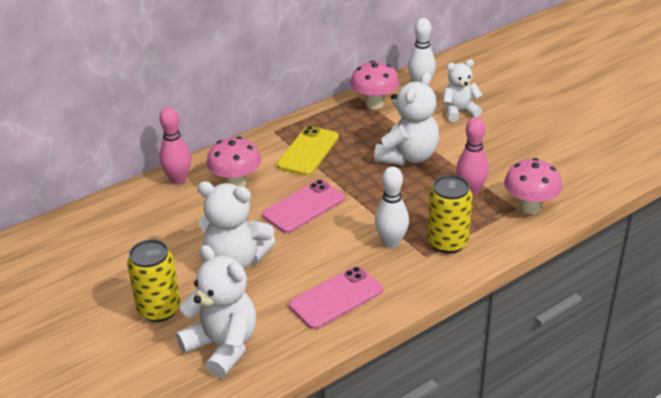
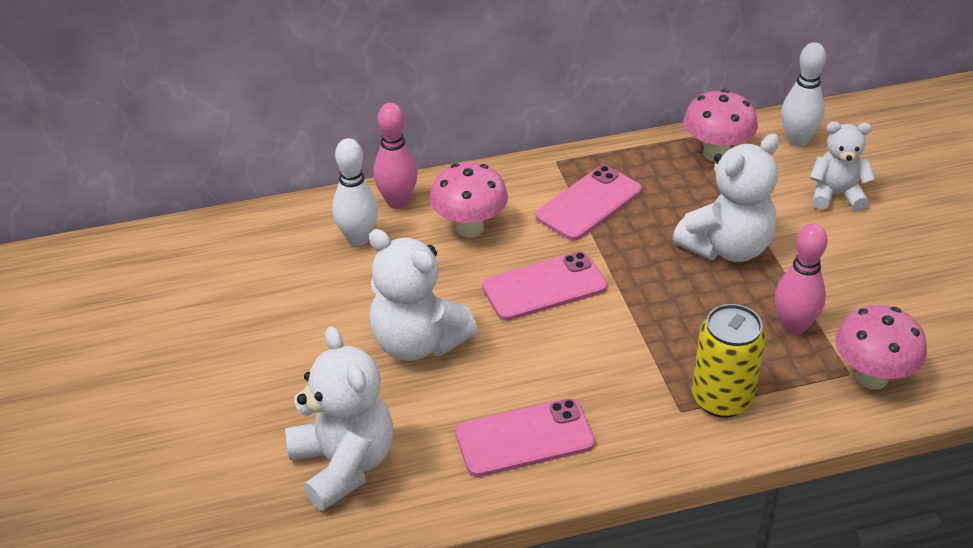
camera: 20 degrees right, 5 degrees up
(159, 309) = (288, 385): yellow can -> none
(308, 151) = (589, 204): yellow phone -> pink phone
(391, 242) = (641, 376): white bowling pin -> white bowling pin (358, 238)

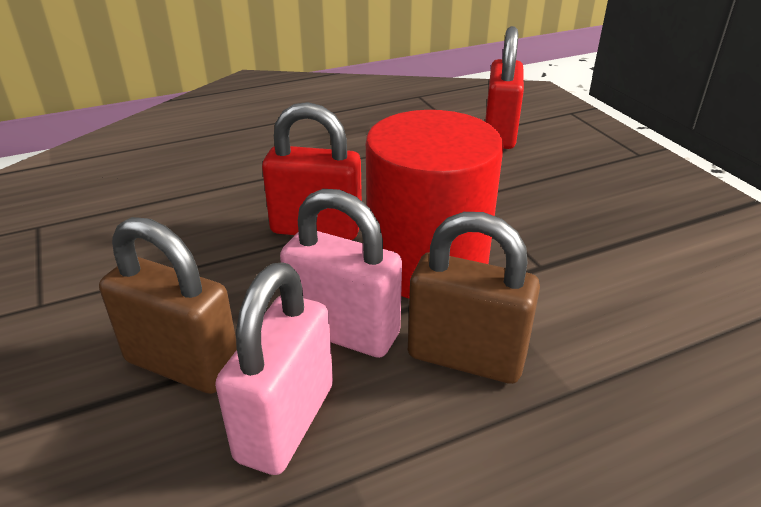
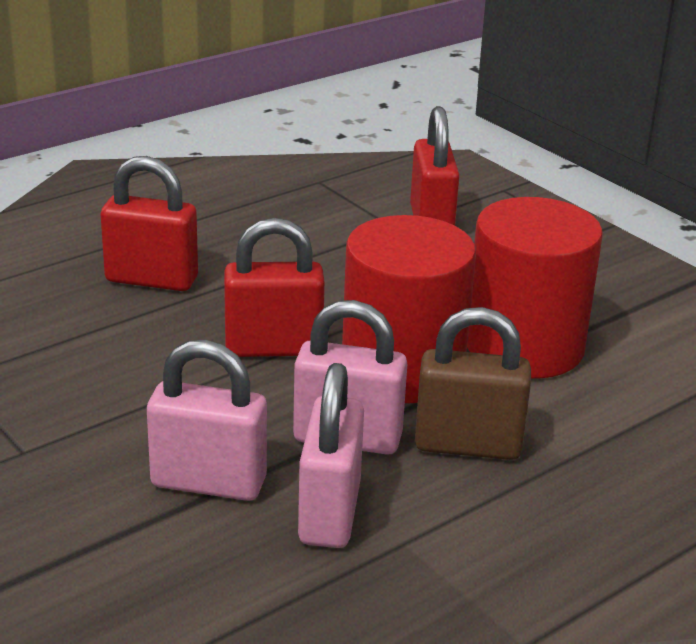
camera: 15 degrees left, 5 degrees down
(182, 364) = (208, 483): brown padlock -> pink padlock
(246, 159) = (151, 279): none -> red padlock
(555, 253) = (524, 346): none -> red cylinder

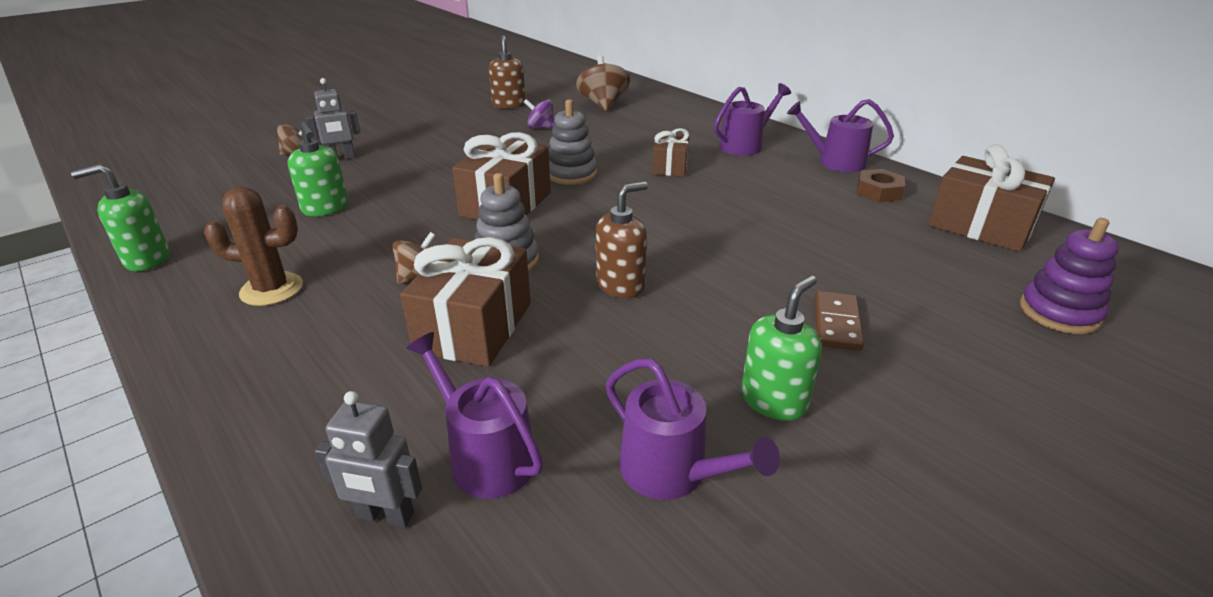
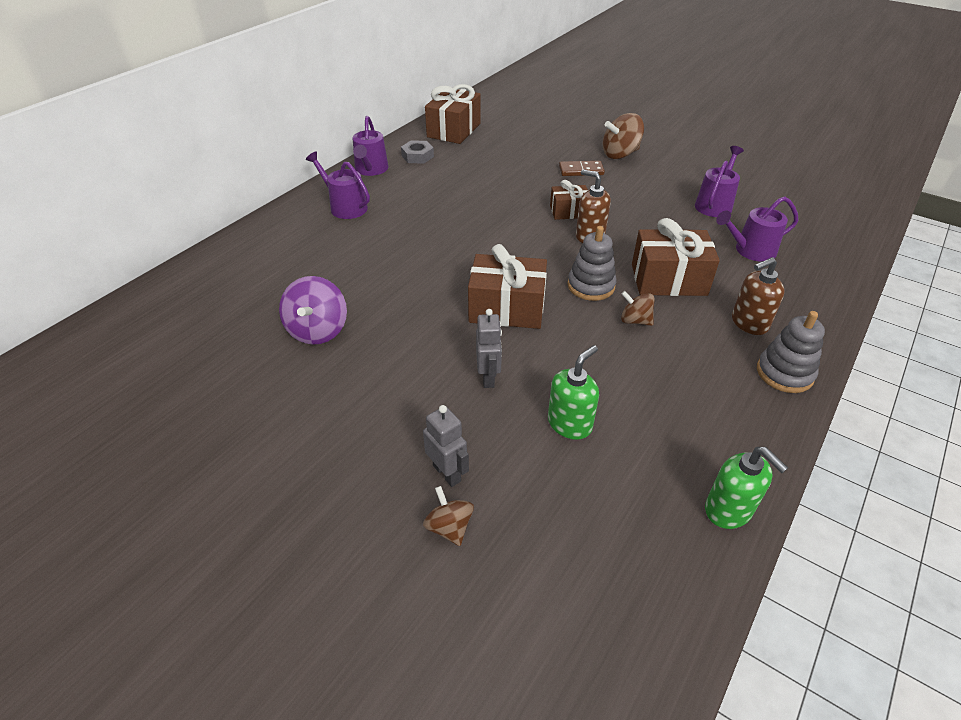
camera: 105 degrees left, 10 degrees up
(271, 289) = (703, 391): brown cactus -> none
(385, 516) = (803, 268): grey robot -> grey robot (488, 377)
(486, 456) = (751, 250): purple watering can -> purple watering can turned 45 degrees clockwise
(509, 105) = (237, 377): brown soap dispenser -> brown soap dispenser (749, 323)
(541, 128) = (318, 330): purple spinning top -> purple spinning top, size x1.66
(571, 174) = (433, 286): grey stacking toy -> grey stacking toy (784, 373)
(603, 104) = (236, 300): brown spinning top -> brown spinning top (620, 154)
(670, 167) = (401, 237): brown gift -> brown gift (569, 211)
(774, 400) = (652, 184): green soap dispenser -> none
(879, 191) = (417, 156): brown nut -> grey nut
(1059, 312) = (534, 121): purple stacking toy -> none

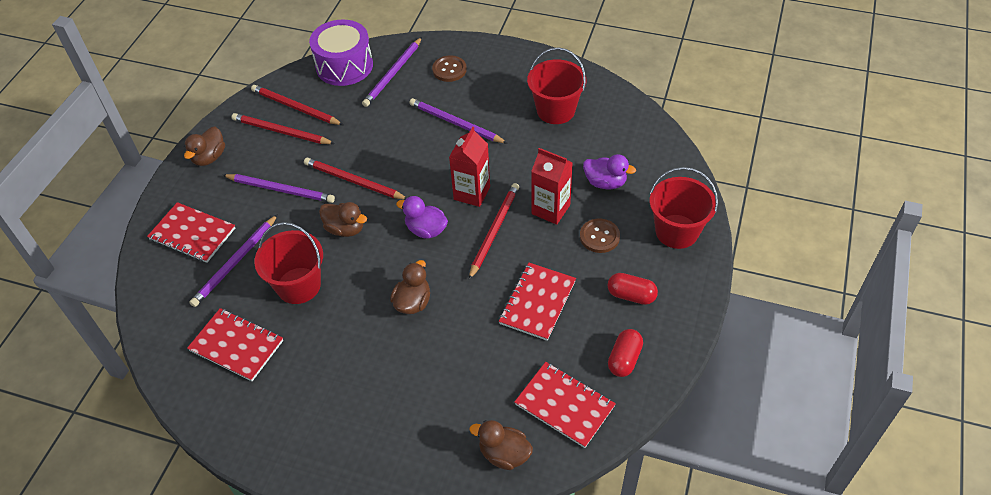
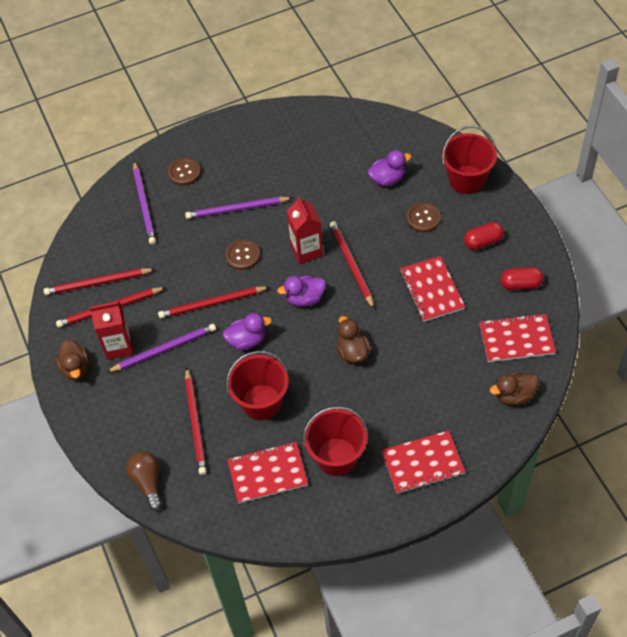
camera: 40 degrees left, 5 degrees up
(153, 279) = (148, 482): none -> brown light bulb
(192, 234) = (136, 430): red notebook -> red notebook (422, 463)
(235, 262) = (195, 423): purple pencil -> red pencil
(344, 66) = (97, 224): purple drum -> none
(345, 229) = (247, 340): brown duck -> purple duck
(418, 161) = (242, 255): none -> brown button
(550, 209) = (372, 223): red carton -> red carton (118, 346)
(555, 110) = (297, 150): red bucket -> red bucket (337, 457)
(624, 359) = (520, 284): red capsule -> red capsule turned 75 degrees counterclockwise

◆ ◆ ◆ ◆ ◆

Please retype the lines from the one that contains "(509, 105) = (237, 377): brown" through the final line of the data, both included, without any pictures.

(509, 105) = (237, 377): brown soap dispenser -> brown soap dispenser (749, 323)
(541, 128) = (318, 330): purple spinning top -> purple spinning top, size x1.66
(571, 174) = (433, 286): grey stacking toy -> grey stacking toy (784, 373)
(603, 104) = (236, 300): brown spinning top -> brown spinning top (620, 154)
(670, 167) = (401, 237): brown gift -> brown gift (569, 211)
(774, 400) = (652, 184): green soap dispenser -> none
(879, 191) = (417, 156): brown nut -> grey nut
(1059, 312) = (534, 121): purple stacking toy -> none

camera: 40 degrees left, 5 degrees up
(153, 279) = (148, 482): none -> brown light bulb
(192, 234) = (136, 430): red notebook -> red notebook (422, 463)
(235, 262) = (195, 423): purple pencil -> red pencil
(344, 66) = (97, 224): purple drum -> none
(345, 229) = (247, 340): brown duck -> purple duck
(418, 161) = (242, 255): none -> brown button
(550, 209) = (372, 223): red carton -> red carton (118, 346)
(555, 110) = (297, 150): red bucket -> red bucket (337, 457)
(624, 359) = (520, 284): red capsule -> red capsule turned 75 degrees counterclockwise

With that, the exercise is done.